Top of Dataset entries
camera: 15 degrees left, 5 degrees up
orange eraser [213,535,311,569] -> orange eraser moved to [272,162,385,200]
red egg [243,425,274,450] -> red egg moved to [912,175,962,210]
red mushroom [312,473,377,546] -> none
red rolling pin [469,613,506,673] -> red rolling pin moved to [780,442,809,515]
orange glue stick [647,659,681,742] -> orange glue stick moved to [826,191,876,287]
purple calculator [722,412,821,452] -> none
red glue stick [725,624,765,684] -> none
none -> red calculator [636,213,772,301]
Bottom of Dataset entries
■ **What you will do**:
Among the entries above, how many lines include the word "orange"? Give the number with no comment.

■ **Reply**:
2